_TASK DIRECTIONS:_ Please write out every line of the records below word for word, leaving out the pictures.
## Begin DATASET EXTRACT
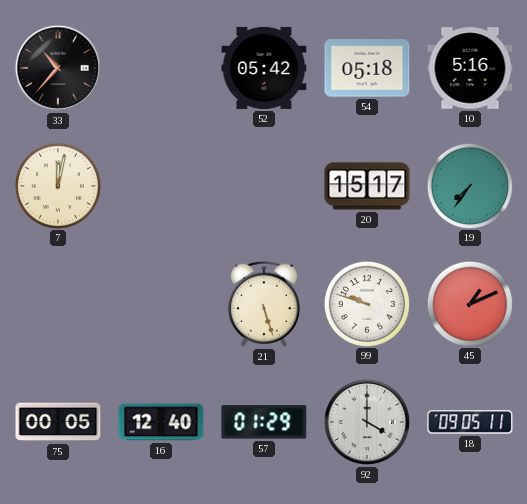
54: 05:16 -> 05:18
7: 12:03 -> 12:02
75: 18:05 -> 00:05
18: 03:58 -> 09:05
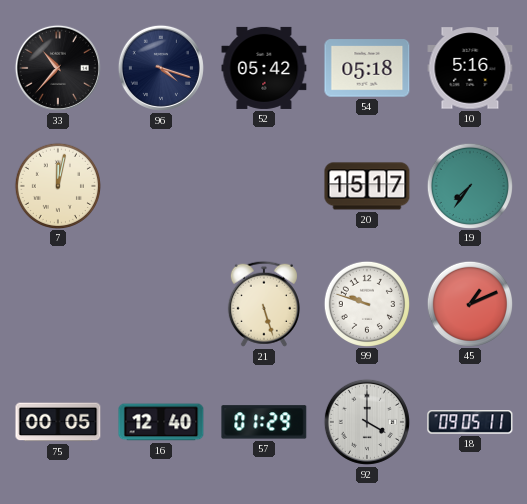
96: none -> 4:18
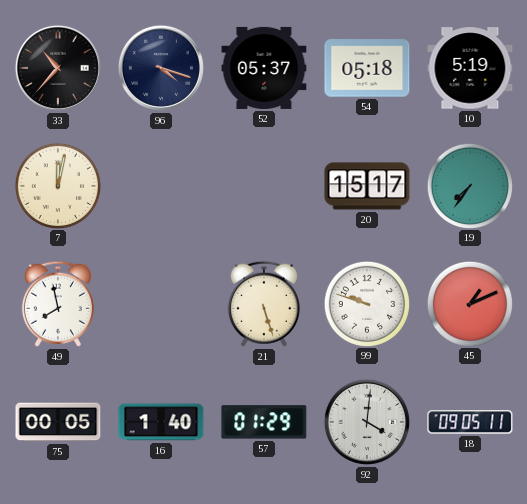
52: 05:42 -> 05:37
10: 5:16 -> 5:19
49: none -> 7:58
16: 12:40 -> 1:40
92: 4:00 -> 4:01
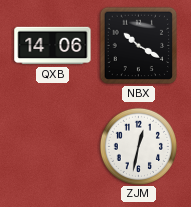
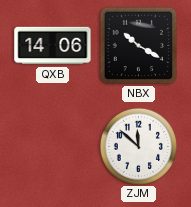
ZJM: 12:32 -> 11:52
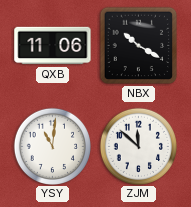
QXB: 14:06 -> 11:06
YSY: none -> 11:01
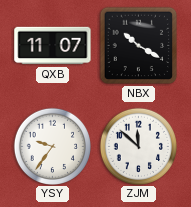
QXB: 11:06 -> 11:07
YSY: 11:01 -> 9:36
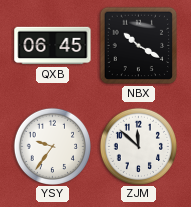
QXB: 11:07 -> 06:45
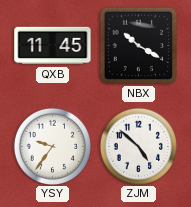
QXB: 06:45 -> 11:45
ZJM: 11:52 -> 4:52
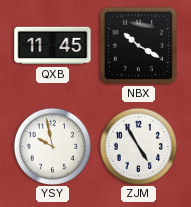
YSY: 9:36 -> 9:58
ZJM: 4:52 -> 4:55
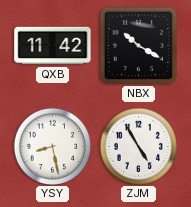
QXB: 11:45 -> 11:42
YSY: 9:58 -> 8:28
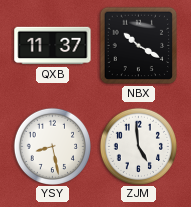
QXB: 11:42 -> 11:37
ZJM: 4:55 -> 4:59
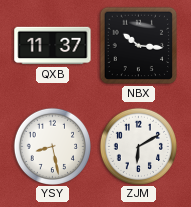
NBX: 10:20 -> 10:16
ZJM: 4:59 -> 6:10
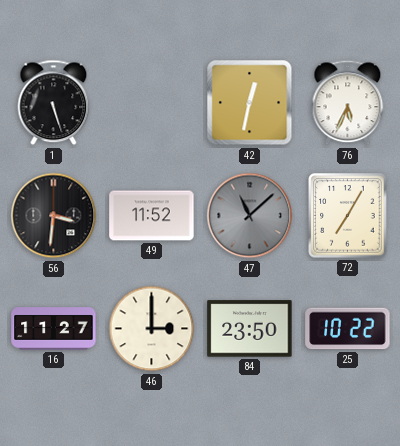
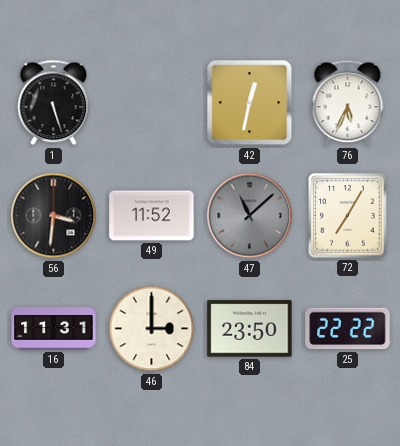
16: 11:27 -> 11:31
25: 10:22 -> 22:22
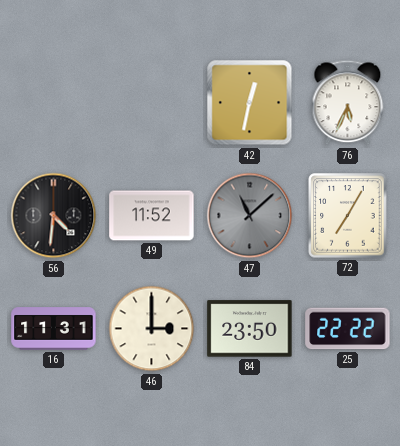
1: 5:27 -> none
56: 3:31 -> 4:31
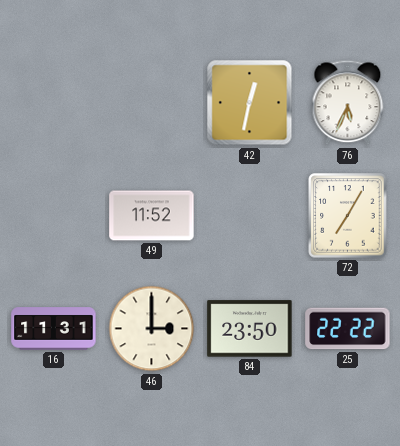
56: 4:31 -> none
47: 11:08 -> none
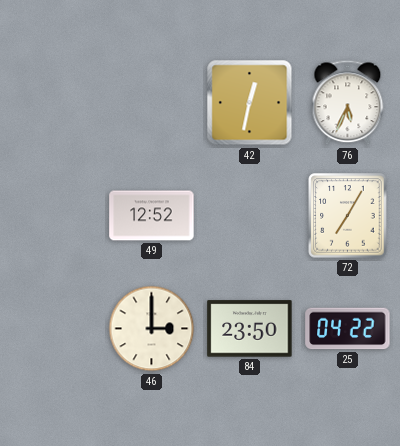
49: 11:52 -> 12:52
16: 11:31 -> none
25: 22:22 -> 04:22
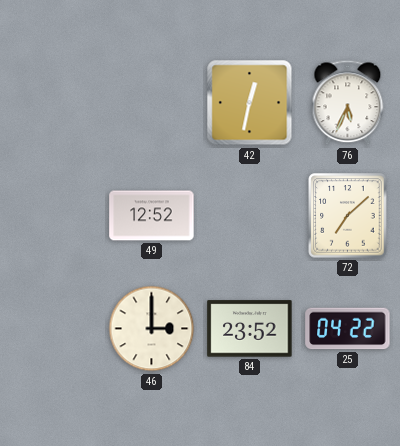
72: 7:05 -> 7:08
84: 23:50 -> 23:52
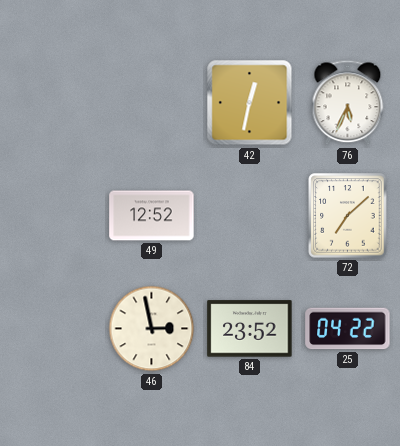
46: 3:00 -> 2:58
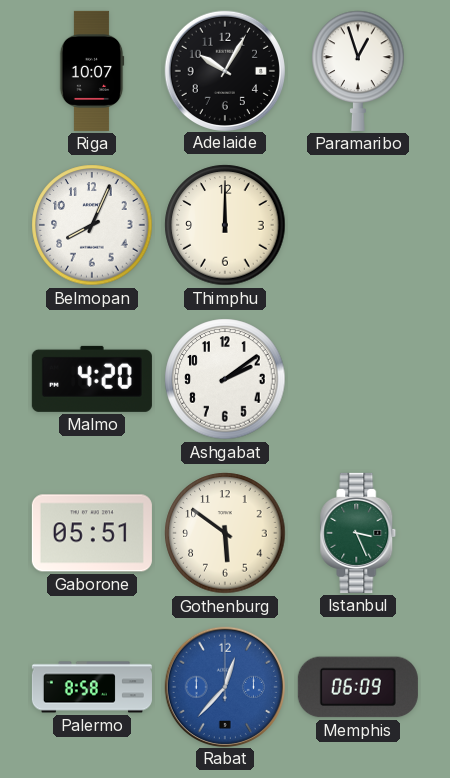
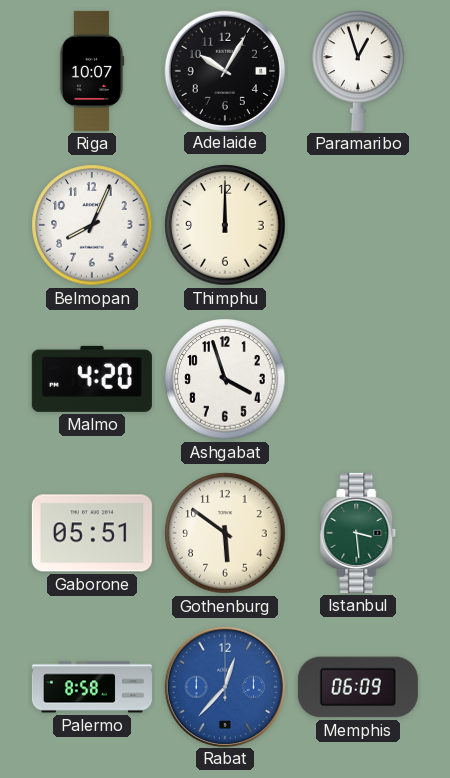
Ashgabat: 2:09 -> 3:57
Istanbul: 3:26 -> 3:29
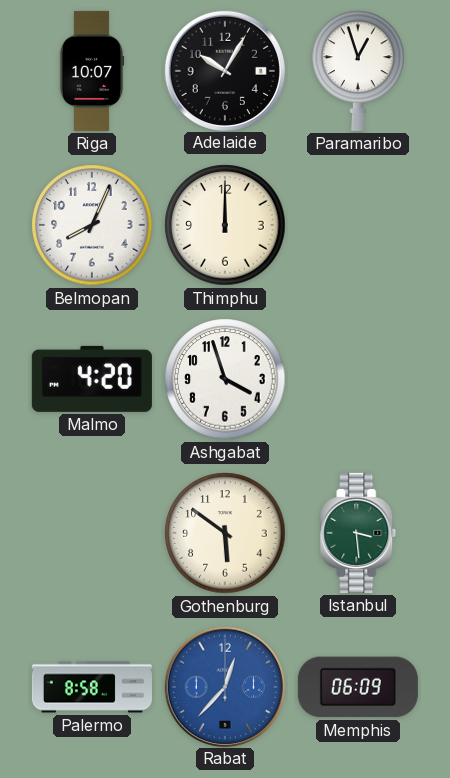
Gaborone: 05:51 -> none
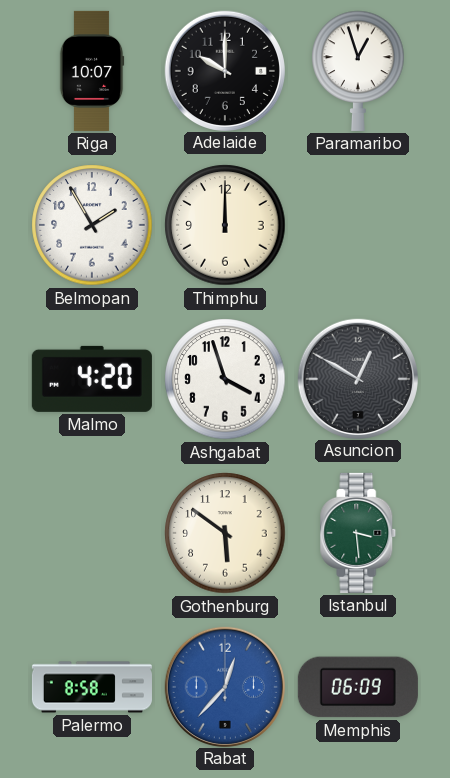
## End DATASET EXTRACT
_EXPECTED ANSWER:_
54: 05:16 -> 05:18
7: 12:03 -> 12:02
75: 18:05 -> 00:05
18: 03:58 -> 09:05
96: none -> 4:18
52: 05:42 -> 05:37
10: 5:16 -> 5:19
49: none -> 7:58
16: 12:40 -> 1:40
92: 4:00 -> 4:01
ZJM: 12:32 -> 11:52
QXB: 14:06 -> 11:06
YSY: none -> 11:01
QXB: 11:06 -> 11:07
YSY: 11:01 -> 9:36
QXB: 11:07 -> 06:45
QXB: 06:45 -> 11:45
ZJM: 11:52 -> 4:52
YSY: 9:36 -> 9:58
ZJM: 4:52 -> 4:55
QXB: 11:45 -> 11:42
YSY: 9:58 -> 8:28
QXB: 11:42 -> 11:37
ZJM: 4:55 -> 4:59
NBX: 10:20 -> 10:16
ZJM: 4:59 -> 6:10
16: 11:27 -> 11:31
25: 10:22 -> 22:22
1: 5:27 -> none
56: 3:31 -> 4:31
56: 4:31 -> none
47: 11:08 -> none
49: 11:52 -> 12:52
16: 11:31 -> none
25: 22:22 -> 04:22
72: 7:05 -> 7:08
84: 23:50 -> 23:52
46: 3:00 -> 2:58
Ashgabat: 2:09 -> 3:57
Istanbul: 3:26 -> 3:29
Gaborone: 05:51 -> none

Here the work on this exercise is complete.